» **Work required**
The following entries are to be retyped in full, exactly as written.
- Opening Delimiter -
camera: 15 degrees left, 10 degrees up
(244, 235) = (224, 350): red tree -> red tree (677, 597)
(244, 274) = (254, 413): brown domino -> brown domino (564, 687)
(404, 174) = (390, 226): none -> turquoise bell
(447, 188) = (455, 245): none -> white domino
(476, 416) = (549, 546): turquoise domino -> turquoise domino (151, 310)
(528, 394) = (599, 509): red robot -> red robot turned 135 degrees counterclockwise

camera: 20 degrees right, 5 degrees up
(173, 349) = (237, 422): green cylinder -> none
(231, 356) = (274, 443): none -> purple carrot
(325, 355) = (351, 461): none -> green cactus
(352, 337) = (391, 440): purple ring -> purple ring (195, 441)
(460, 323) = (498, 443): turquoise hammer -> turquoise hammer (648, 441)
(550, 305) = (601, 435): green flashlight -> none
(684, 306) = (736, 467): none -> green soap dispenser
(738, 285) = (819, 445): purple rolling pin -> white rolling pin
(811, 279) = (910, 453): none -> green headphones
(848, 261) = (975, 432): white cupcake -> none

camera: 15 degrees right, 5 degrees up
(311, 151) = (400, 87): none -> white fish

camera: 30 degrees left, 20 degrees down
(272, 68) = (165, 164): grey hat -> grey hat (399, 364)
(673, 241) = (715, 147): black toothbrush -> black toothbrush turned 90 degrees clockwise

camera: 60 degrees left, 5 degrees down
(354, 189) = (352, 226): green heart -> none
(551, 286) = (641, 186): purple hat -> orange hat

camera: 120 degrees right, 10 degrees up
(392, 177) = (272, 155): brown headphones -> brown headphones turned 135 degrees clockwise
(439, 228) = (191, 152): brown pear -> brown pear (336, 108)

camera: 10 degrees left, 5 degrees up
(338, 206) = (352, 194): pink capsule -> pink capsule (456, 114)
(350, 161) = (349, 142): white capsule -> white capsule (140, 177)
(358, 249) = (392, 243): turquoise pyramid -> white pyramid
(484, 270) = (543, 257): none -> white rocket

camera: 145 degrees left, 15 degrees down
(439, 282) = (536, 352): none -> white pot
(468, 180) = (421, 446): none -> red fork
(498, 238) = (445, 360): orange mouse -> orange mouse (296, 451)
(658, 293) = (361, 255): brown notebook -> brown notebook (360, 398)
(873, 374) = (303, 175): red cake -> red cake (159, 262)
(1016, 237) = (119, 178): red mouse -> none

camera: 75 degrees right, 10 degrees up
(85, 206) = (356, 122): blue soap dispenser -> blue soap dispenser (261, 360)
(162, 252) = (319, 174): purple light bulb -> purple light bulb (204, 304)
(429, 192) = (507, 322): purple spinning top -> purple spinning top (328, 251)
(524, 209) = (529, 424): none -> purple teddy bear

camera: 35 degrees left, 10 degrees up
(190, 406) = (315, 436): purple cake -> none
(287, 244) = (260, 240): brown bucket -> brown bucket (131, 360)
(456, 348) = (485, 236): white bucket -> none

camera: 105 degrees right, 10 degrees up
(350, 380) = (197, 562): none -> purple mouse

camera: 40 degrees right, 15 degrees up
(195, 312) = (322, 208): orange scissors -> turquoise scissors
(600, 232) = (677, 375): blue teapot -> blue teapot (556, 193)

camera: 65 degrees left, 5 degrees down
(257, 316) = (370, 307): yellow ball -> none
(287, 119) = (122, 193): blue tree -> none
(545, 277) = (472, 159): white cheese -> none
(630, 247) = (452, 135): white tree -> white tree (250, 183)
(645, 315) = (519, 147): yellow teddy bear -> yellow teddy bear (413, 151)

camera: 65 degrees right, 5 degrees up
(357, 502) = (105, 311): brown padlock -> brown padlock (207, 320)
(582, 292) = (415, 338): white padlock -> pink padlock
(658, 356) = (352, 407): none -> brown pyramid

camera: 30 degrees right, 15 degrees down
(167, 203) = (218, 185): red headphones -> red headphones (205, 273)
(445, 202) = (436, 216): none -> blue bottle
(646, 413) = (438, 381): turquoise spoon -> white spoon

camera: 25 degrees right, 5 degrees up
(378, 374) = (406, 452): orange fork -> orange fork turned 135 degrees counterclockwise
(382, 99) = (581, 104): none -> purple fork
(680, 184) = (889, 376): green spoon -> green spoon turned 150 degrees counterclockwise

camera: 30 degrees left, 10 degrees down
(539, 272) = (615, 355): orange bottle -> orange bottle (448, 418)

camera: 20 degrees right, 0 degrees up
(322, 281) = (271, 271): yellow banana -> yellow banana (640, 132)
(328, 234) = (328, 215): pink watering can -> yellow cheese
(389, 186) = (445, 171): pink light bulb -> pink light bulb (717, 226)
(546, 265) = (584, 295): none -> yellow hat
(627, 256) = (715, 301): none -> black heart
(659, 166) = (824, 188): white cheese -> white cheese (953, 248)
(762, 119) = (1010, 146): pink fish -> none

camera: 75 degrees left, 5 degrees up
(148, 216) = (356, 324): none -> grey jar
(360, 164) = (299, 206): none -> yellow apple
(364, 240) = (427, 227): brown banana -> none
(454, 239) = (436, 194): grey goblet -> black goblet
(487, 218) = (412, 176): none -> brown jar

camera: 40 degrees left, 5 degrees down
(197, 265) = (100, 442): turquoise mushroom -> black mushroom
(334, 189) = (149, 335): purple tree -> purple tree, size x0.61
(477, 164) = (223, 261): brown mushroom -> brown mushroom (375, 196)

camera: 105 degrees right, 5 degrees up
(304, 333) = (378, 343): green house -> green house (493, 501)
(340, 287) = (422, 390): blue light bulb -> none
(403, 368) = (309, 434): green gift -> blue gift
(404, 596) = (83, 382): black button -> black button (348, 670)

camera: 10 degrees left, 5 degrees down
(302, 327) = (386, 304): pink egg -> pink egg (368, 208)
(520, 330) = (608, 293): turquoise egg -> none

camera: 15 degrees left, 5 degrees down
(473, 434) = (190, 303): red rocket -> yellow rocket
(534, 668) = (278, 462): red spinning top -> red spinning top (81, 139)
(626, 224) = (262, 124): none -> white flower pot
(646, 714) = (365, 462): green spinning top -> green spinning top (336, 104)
- Closing Delimiter -
» **Task response**
camera: 15 degrees left, 10 degrees up
(244, 235) = (224, 350): red tree -> red tree (677, 597)
(244, 274) = (254, 413): brown domino -> brown domino (564, 687)
(404, 174) = (390, 226): none -> turquoise bell
(447, 188) = (455, 245): none -> white domino
(476, 416) = (549, 546): turquoise domino -> turquoise domino (151, 310)
(528, 394) = (599, 509): red robot -> red robot turned 135 degrees counterclockwise

camera: 20 degrees right, 5 degrees up
(173, 349) = (237, 422): green cylinder -> none
(231, 356) = (274, 443): none -> purple carrot
(325, 355) = (351, 461): none -> green cactus
(352, 337) = (391, 440): purple ring -> purple ring (195, 441)
(460, 323) = (498, 443): turquoise hammer -> turquoise hammer (648, 441)
(550, 305) = (601, 435): green flashlight -> none
(684, 306) = (736, 467): none -> green soap dispenser
(738, 285) = (819, 445): purple rolling pin -> white rolling pin
(811, 279) = (910, 453): none -> green headphones
(848, 261) = (975, 432): white cupcake -> none

camera: 15 degrees right, 5 degrees up
(311, 151) = (400, 87): none -> white fish

camera: 30 degrees left, 20 degrees down
(272, 68) = (165, 164): grey hat -> grey hat (399, 364)
(673, 241) = (715, 147): black toothbrush -> black toothbrush turned 90 degrees clockwise

camera: 60 degrees left, 5 degrees down
(354, 189) = (352, 226): green heart -> none
(551, 286) = (641, 186): purple hat -> orange hat

camera: 120 degrees right, 10 degrees up
(392, 177) = (272, 155): brown headphones -> brown headphones turned 135 degrees clockwise
(439, 228) = (191, 152): brown pear -> brown pear (336, 108)

camera: 10 degrees left, 5 degrees up
(338, 206) = (352, 194): pink capsule -> pink capsule (456, 114)
(350, 161) = (349, 142): white capsule -> white capsule (140, 177)
(358, 249) = (392, 243): turquoise pyramid -> white pyramid
(484, 270) = (543, 257): none -> white rocket

camera: 145 degrees left, 15 degrees down
(439, 282) = (536, 352): none -> white pot
(468, 180) = (421, 446): none -> red fork
(498, 238) = (445, 360): orange mouse -> orange mouse (296, 451)
(658, 293) = (361, 255): brown notebook -> brown notebook (360, 398)
(873, 374) = (303, 175): red cake -> red cake (159, 262)
(1016, 237) = (119, 178): red mouse -> none

camera: 75 degrees right, 10 degrees up
(85, 206) = (356, 122): blue soap dispenser -> blue soap dispenser (261, 360)
(162, 252) = (319, 174): purple light bulb -> purple light bulb (204, 304)
(429, 192) = (507, 322): purple spinning top -> purple spinning top (328, 251)
(524, 209) = (529, 424): none -> purple teddy bear

camera: 35 degrees left, 10 degrees up
(190, 406) = (315, 436): purple cake -> none
(287, 244) = (260, 240): brown bucket -> brown bucket (131, 360)
(456, 348) = (485, 236): white bucket -> none

camera: 105 degrees right, 10 degrees up
(350, 380) = (197, 562): none -> purple mouse

camera: 40 degrees right, 15 degrees up
(195, 312) = (322, 208): orange scissors -> turquoise scissors
(600, 232) = (677, 375): blue teapot -> blue teapot (556, 193)

camera: 65 degrees left, 5 degrees down
(257, 316) = (370, 307): yellow ball -> none
(287, 119) = (122, 193): blue tree -> none
(545, 277) = (472, 159): white cheese -> none
(630, 247) = (452, 135): white tree -> white tree (250, 183)
(645, 315) = (519, 147): yellow teddy bear -> yellow teddy bear (413, 151)

camera: 65 degrees right, 5 degrees up
(357, 502) = (105, 311): brown padlock -> brown padlock (207, 320)
(582, 292) = (415, 338): white padlock -> pink padlock
(658, 356) = (352, 407): none -> brown pyramid

camera: 30 degrees right, 15 degrees down
(167, 203) = (218, 185): red headphones -> red headphones (205, 273)
(445, 202) = (436, 216): none -> blue bottle
(646, 413) = (438, 381): turquoise spoon -> white spoon

camera: 25 degrees right, 5 degrees up
(378, 374) = (406, 452): orange fork -> orange fork turned 135 degrees counterclockwise
(382, 99) = (581, 104): none -> purple fork
(680, 184) = (889, 376): green spoon -> green spoon turned 150 degrees counterclockwise

camera: 30 degrees left, 10 degrees down
(539, 272) = (615, 355): orange bottle -> orange bottle (448, 418)

camera: 20 degrees right, 0 degrees up
(322, 281) = (271, 271): yellow banana -> yellow banana (640, 132)
(328, 234) = (328, 215): pink watering can -> yellow cheese
(389, 186) = (445, 171): pink light bulb -> pink light bulb (717, 226)
(546, 265) = (584, 295): none -> yellow hat
(627, 256) = (715, 301): none -> black heart
(659, 166) = (824, 188): white cheese -> white cheese (953, 248)
(762, 119) = (1010, 146): pink fish -> none

camera: 75 degrees left, 5 degrees up
(148, 216) = (356, 324): none -> grey jar
(360, 164) = (299, 206): none -> yellow apple
(364, 240) = (427, 227): brown banana -> none
(454, 239) = (436, 194): grey goblet -> black goblet
(487, 218) = (412, 176): none -> brown jar

camera: 40 degrees left, 5 degrees down
(197, 265) = (100, 442): turquoise mushroom -> black mushroom
(334, 189) = (149, 335): purple tree -> purple tree, size x0.61
(477, 164) = (223, 261): brown mushroom -> brown mushroom (375, 196)

camera: 105 degrees right, 5 degrees up
(304, 333) = (378, 343): green house -> green house (493, 501)
(340, 287) = (422, 390): blue light bulb -> none
(403, 368) = (309, 434): green gift -> blue gift
(404, 596) = (83, 382): black button -> black button (348, 670)

camera: 10 degrees left, 5 degrees down
(302, 327) = (386, 304): pink egg -> pink egg (368, 208)
(520, 330) = (608, 293): turquoise egg -> none

camera: 15 degrees left, 5 degrees down
(473, 434) = (190, 303): red rocket -> yellow rocket
(534, 668) = (278, 462): red spinning top -> red spinning top (81, 139)
(626, 224) = (262, 124): none -> white flower pot
(646, 714) = (365, 462): green spinning top -> green spinning top (336, 104)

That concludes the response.